**About this task**: Extract every line from the rows below that contains the word "return".
————
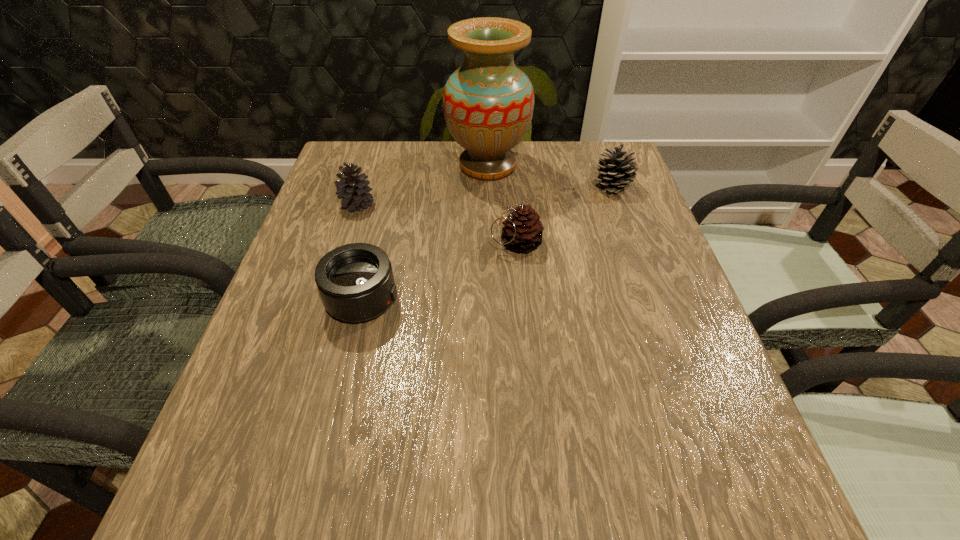
Identify the location of vacant space located 0.340m with a leaf charm attached to the second pinecone from left to right. (339, 242).

This screenshot has height=540, width=960. Identify the location of vacant space located 0.220m with a leaf charm attached to the second pinecone from left to right. (393, 242).

At what (x,y) coordinates should I click in order to perform the action: click on free spot located on the side of the telephoto lens with brand markings and control switches. Please return your answer as a coordinate pair (x, y). The height and width of the screenshot is (540, 960). Looking at the image, I should click on (561, 300).

Where is `vase situated at the far edge`? vase situated at the far edge is located at coordinates (488, 102).

Find the location of a particular element. The image size is (960, 540). pinecone that is at the far edge is located at coordinates (617, 169).

The width and height of the screenshot is (960, 540). I want to click on pinecone present at the left edge, so click(x=353, y=191).

Identify the location of telephoto lens that is at the left edge. The image size is (960, 540). (356, 283).

Identify the location of object present at the right edge. (617, 169).

The height and width of the screenshot is (540, 960). In order to click on object situated at the far right corner in this screenshot , I will do `click(617, 169)`.

At what (x,y) coordinates should I click in order to perform the action: click on free region at the far edge of the desktop. Please return your answer as a coordinate pair (x, y). Looking at the image, I should click on (434, 166).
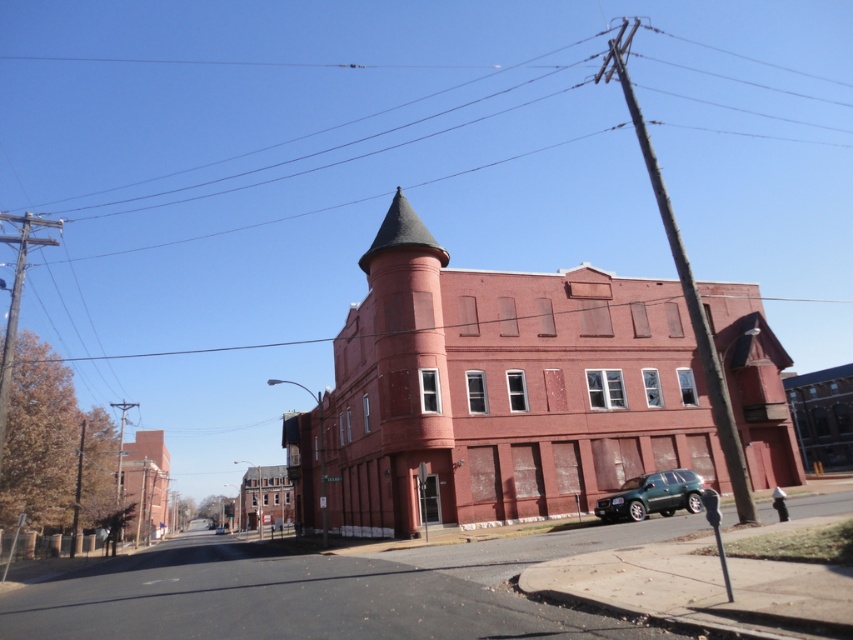
Which is above, green matte suv at lower right or green metallic suv at center?

green matte suv at lower right

Does green matte suv at lower right appear on the left side of green metallic suv at center?

Incorrect, green matte suv at lower right is not on the left side of green metallic suv at center.

Is point (645, 490) farther from viewer compared to point (225, 525)?

That is False.

Locate an element on the screen. green matte suv at lower right is located at coordinates (653, 496).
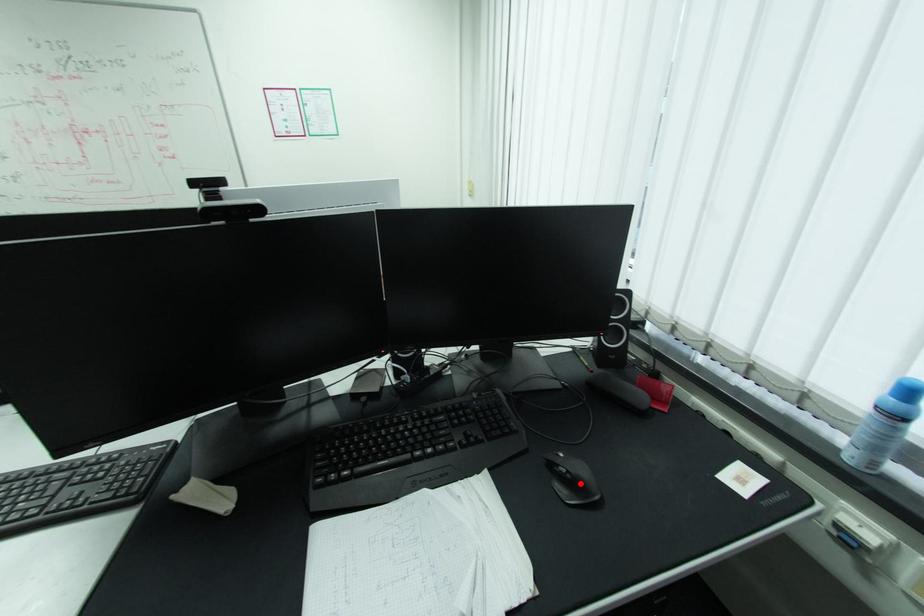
————
**Solution to this problem**:
At what (x,y) coordinates should I click in order to perform the action: click on free spot located on the side of the telephoto lens with brand markings and control switches. Please return your answer as a coordinate pair (x, y). The height and width of the screenshot is (540, 960). Looking at the image, I should click on (561, 300).
At what (x,y) coordinates should I click in order to perform the action: click on free region at the far edge of the desktop. Please return your answer as a coordinate pair (x, y). Looking at the image, I should click on (434, 166).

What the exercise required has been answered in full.